| Source records |
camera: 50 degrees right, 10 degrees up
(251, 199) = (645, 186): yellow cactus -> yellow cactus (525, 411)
---
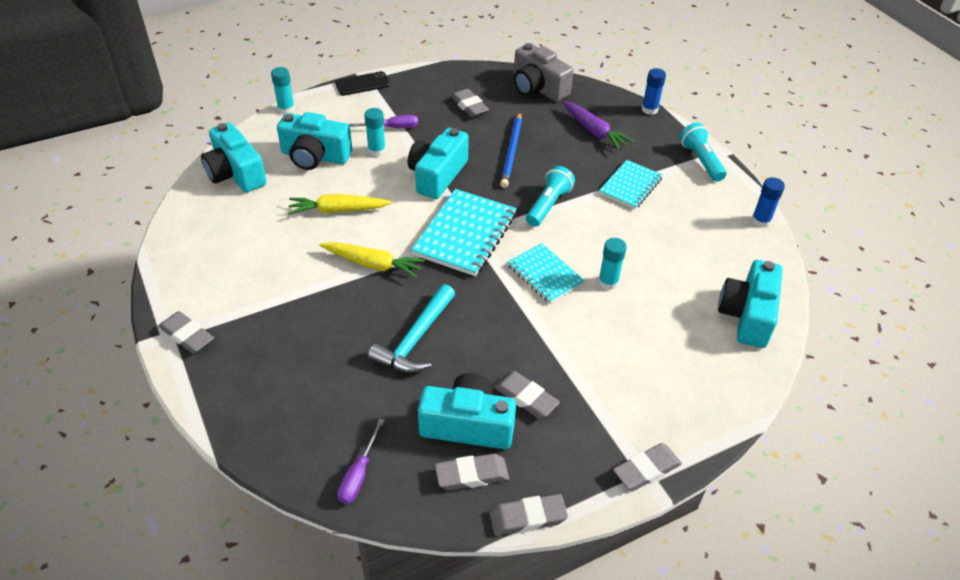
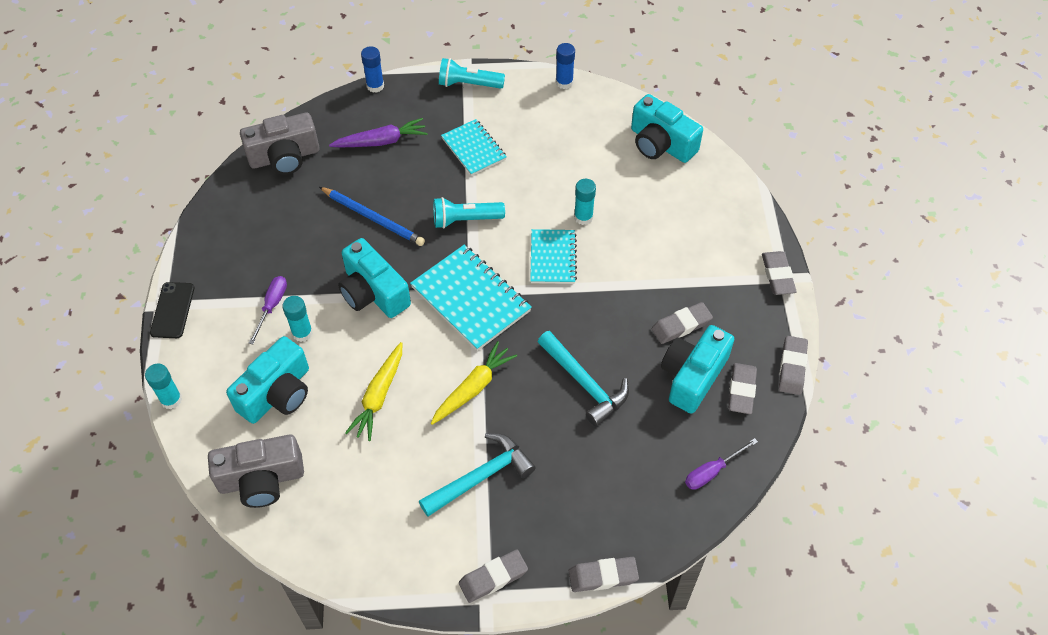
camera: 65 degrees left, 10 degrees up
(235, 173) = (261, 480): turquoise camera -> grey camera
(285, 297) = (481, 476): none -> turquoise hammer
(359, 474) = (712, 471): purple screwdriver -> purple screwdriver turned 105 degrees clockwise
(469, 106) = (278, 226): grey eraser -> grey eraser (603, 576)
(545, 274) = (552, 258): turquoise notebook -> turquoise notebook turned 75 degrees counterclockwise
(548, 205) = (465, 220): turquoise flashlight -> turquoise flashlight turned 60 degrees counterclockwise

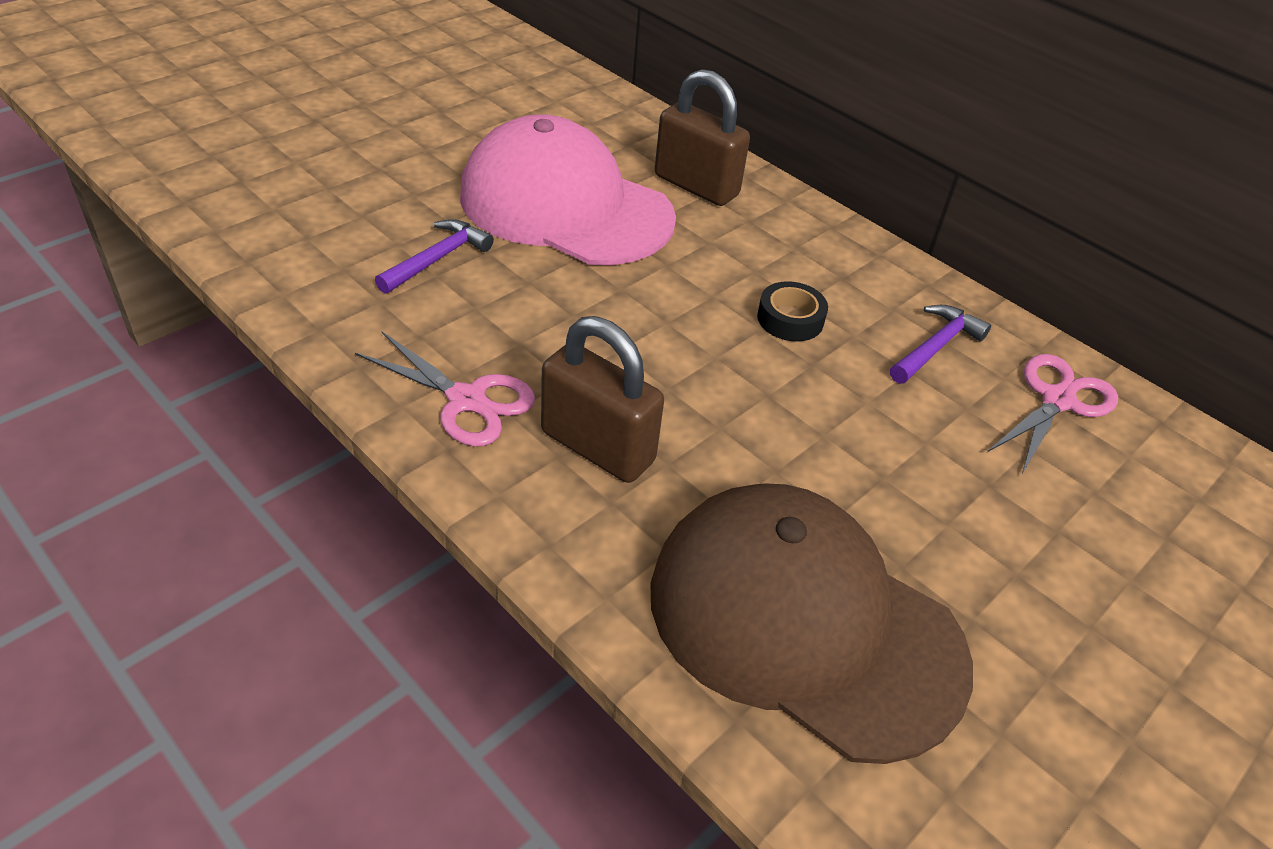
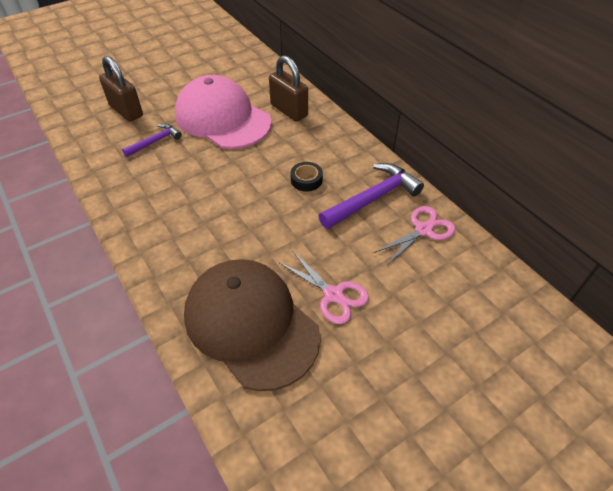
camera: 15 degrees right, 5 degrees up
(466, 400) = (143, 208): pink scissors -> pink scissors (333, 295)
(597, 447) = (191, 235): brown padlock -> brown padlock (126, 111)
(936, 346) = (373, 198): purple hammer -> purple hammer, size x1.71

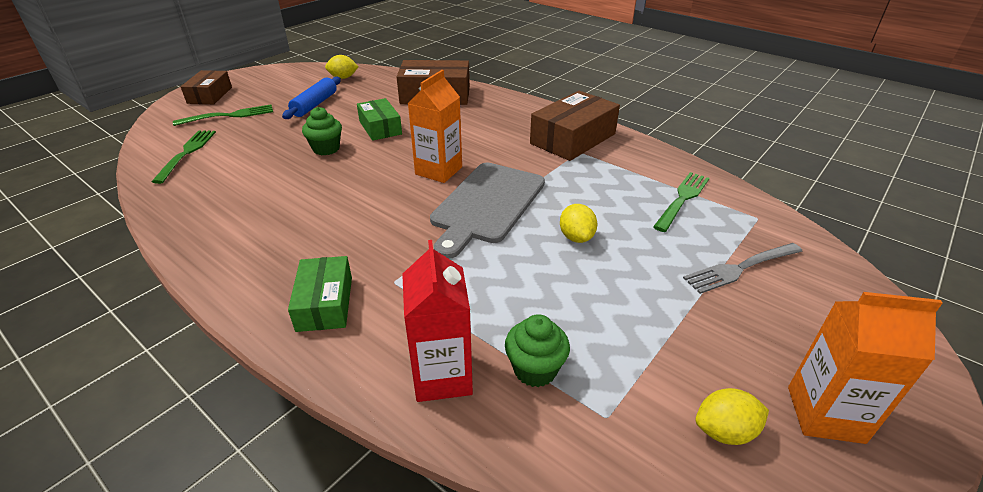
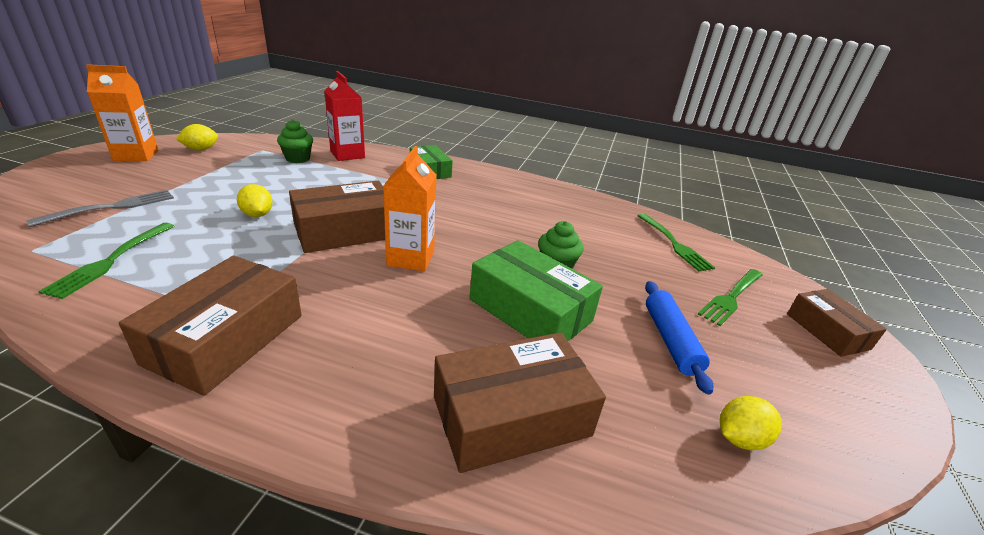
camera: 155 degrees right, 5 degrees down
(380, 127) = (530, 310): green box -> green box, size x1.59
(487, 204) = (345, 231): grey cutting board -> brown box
--
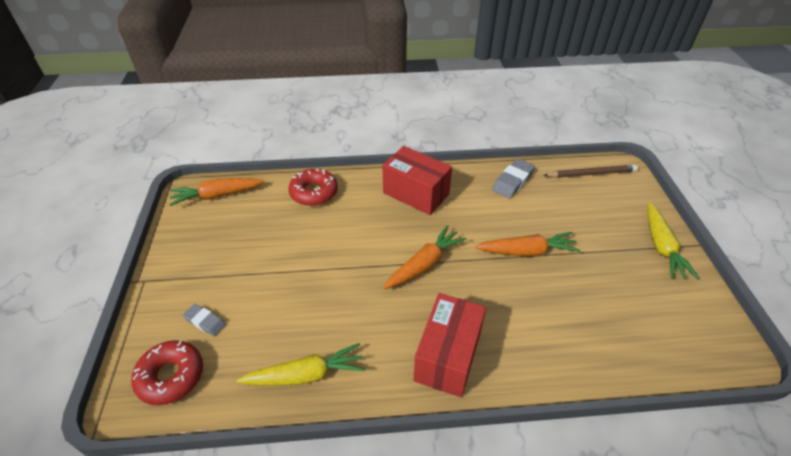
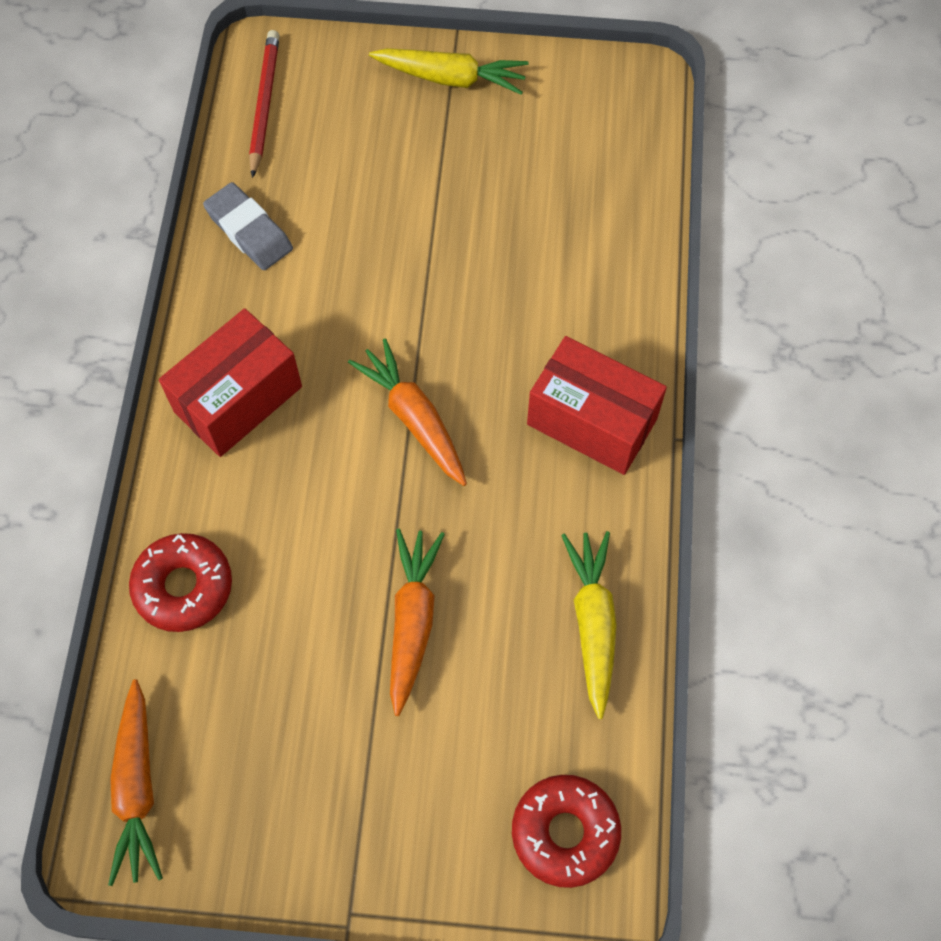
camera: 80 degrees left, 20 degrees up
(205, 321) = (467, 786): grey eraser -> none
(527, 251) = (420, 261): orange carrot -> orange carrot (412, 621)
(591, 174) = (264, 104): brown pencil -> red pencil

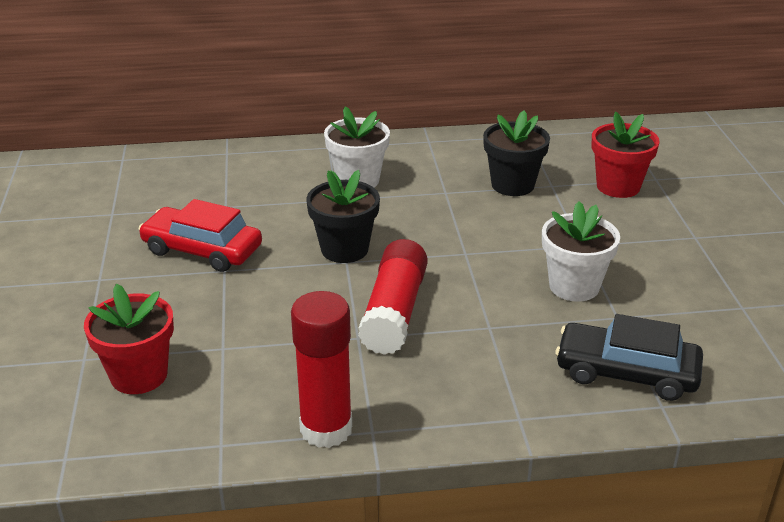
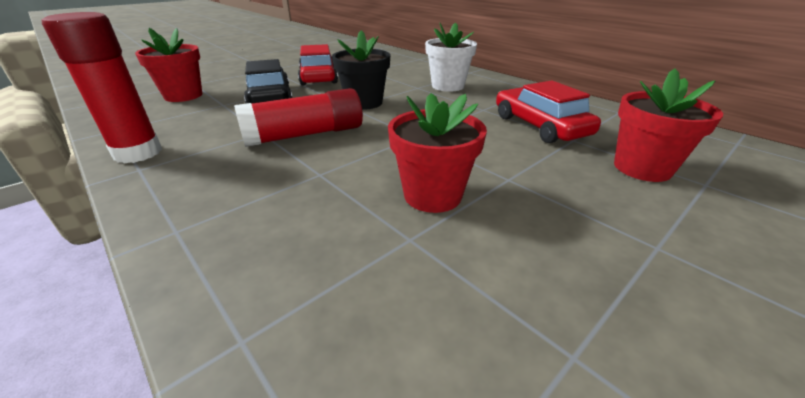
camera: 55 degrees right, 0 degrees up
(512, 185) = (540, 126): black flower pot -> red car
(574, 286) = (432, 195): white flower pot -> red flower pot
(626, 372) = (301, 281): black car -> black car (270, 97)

| Instructions to follow |
In the listing above, locate the line containing "camera: 50 degrees right, 10 degrees up" and the line containing "(251, 199) = (645, 186): yellow". Transcribe those two lines and everything between them, exactly as written.

| Result for this exercise |
camera: 50 degrees right, 10 degrees up
(251, 199) = (645, 186): yellow cactus -> yellow cactus (525, 411)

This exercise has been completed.